Records drawn from a dataset:
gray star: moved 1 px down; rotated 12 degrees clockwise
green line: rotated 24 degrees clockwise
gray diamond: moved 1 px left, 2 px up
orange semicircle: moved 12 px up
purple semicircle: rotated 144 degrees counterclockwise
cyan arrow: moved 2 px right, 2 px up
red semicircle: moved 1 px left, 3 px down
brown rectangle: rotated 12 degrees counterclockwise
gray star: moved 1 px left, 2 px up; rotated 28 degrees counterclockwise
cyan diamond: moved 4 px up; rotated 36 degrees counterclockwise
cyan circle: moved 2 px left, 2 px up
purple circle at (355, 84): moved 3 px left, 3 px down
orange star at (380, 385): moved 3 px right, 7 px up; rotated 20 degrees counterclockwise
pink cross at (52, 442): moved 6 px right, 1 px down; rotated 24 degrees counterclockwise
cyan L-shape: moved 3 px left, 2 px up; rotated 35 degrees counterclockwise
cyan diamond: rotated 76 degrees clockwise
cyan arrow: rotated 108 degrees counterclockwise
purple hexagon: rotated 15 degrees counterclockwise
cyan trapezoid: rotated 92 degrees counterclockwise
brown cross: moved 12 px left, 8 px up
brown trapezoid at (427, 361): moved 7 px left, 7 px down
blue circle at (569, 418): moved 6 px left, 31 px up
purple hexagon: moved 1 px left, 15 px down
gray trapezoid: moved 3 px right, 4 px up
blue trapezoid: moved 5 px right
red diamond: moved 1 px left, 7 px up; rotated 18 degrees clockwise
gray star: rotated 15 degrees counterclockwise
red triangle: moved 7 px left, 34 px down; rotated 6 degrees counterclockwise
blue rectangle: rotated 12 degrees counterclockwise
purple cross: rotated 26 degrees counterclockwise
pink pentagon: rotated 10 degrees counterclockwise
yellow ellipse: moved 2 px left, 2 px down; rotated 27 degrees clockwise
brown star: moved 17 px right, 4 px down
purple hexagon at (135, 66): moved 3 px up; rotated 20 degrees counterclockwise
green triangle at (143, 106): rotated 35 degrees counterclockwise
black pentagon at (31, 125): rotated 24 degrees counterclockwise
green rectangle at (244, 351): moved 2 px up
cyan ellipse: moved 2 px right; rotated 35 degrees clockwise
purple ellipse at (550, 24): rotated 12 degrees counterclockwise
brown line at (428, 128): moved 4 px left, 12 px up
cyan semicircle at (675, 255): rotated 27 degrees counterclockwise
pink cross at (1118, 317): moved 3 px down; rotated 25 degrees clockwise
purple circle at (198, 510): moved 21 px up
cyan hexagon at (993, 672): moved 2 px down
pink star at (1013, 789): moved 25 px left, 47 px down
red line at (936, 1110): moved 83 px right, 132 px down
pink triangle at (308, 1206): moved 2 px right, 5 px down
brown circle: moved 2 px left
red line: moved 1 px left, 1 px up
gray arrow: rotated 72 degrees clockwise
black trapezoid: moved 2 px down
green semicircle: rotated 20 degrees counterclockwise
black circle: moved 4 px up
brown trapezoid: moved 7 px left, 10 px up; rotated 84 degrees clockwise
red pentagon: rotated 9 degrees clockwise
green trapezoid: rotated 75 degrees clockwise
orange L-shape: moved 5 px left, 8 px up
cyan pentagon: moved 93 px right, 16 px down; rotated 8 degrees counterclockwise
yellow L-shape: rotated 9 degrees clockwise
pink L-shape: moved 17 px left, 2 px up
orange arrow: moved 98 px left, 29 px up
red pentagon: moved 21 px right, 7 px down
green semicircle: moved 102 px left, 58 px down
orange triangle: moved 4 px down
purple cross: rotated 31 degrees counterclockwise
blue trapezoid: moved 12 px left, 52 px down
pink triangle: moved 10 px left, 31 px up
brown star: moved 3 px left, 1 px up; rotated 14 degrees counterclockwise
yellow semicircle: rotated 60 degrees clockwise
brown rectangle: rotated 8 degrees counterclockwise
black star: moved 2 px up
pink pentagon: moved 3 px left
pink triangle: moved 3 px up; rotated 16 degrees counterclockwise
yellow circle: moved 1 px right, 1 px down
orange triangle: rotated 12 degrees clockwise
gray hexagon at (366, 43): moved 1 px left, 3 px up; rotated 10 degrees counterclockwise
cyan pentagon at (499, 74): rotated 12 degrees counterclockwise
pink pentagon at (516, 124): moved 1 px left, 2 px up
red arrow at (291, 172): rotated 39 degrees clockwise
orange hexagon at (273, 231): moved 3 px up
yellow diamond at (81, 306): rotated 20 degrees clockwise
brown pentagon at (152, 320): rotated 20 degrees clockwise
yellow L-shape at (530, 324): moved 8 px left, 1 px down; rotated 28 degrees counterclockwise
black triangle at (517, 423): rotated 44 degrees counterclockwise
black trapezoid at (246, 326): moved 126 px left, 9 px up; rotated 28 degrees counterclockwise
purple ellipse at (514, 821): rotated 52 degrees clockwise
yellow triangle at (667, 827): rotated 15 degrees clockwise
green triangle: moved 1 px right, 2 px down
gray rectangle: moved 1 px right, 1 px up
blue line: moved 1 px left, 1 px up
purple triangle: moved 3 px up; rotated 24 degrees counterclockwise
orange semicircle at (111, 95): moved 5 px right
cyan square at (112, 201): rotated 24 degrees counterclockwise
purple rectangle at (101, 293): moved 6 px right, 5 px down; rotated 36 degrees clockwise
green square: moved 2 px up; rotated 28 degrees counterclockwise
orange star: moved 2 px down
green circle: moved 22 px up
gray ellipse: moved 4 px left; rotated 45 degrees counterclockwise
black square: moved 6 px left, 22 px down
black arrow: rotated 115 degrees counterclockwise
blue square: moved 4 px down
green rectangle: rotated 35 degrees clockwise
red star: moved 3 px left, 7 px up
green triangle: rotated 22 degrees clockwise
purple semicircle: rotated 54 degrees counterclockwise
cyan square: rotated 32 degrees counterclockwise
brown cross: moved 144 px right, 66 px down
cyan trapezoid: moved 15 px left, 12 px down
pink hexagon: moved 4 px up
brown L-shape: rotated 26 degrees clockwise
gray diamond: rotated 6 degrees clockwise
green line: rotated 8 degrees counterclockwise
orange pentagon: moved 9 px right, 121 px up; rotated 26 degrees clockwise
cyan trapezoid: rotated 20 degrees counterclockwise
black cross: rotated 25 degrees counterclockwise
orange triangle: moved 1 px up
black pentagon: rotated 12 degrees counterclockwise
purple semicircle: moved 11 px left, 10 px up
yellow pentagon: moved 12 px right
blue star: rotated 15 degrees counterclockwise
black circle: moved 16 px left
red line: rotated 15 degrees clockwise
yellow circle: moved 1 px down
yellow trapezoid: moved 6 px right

**YOUR GOAL:** Will you return exactly the lines above from the one with "orange triangle: rotated 12 degrees clockwise" down to the one with "brown L-shape: rotated 26 degrees clockwise", counting both as part of the range?

**SOLUTION TO THIS TASK:**
orange triangle: rotated 12 degrees clockwise
gray hexagon at (366, 43): moved 1 px left, 3 px up; rotated 10 degrees counterclockwise
cyan pentagon at (499, 74): rotated 12 degrees counterclockwise
pink pentagon at (516, 124): moved 1 px left, 2 px up
red arrow at (291, 172): rotated 39 degrees clockwise
orange hexagon at (273, 231): moved 3 px up
yellow diamond at (81, 306): rotated 20 degrees clockwise
brown pentagon at (152, 320): rotated 20 degrees clockwise
yellow L-shape at (530, 324): moved 8 px left, 1 px down; rotated 28 degrees counterclockwise
black triangle at (517, 423): rotated 44 degrees counterclockwise
black trapezoid at (246, 326): moved 126 px left, 9 px up; rotated 28 degrees counterclockwise
purple ellipse at (514, 821): rotated 52 degrees clockwise
yellow triangle at (667, 827): rotated 15 degrees clockwise
green triangle: moved 1 px right, 2 px down
gray rectangle: moved 1 px right, 1 px up
blue line: moved 1 px left, 1 px up
purple triangle: moved 3 px up; rotated 24 degrees counterclockwise
orange semicircle at (111, 95): moved 5 px right
cyan square at (112, 201): rotated 24 degrees counterclockwise
purple rectangle at (101, 293): moved 6 px right, 5 px down; rotated 36 degrees clockwise
green square: moved 2 px up; rotated 28 degrees counterclockwise
orange star: moved 2 px down
green circle: moved 22 px up
gray ellipse: moved 4 px left; rotated 45 degrees counterclockwise
black square: moved 6 px left, 22 px down
black arrow: rotated 115 degrees counterclockwise
blue square: moved 4 px down
green rectangle: rotated 35 degrees clockwise
red star: moved 3 px left, 7 px up
green triangle: rotated 22 degrees clockwise
purple semicircle: rotated 54 degrees counterclockwise
cyan square: rotated 32 degrees counterclockwise
brown cross: moved 144 px right, 66 px down
cyan trapezoid: moved 15 px left, 12 px down
pink hexagon: moved 4 px up
brown L-shape: rotated 26 degrees clockwise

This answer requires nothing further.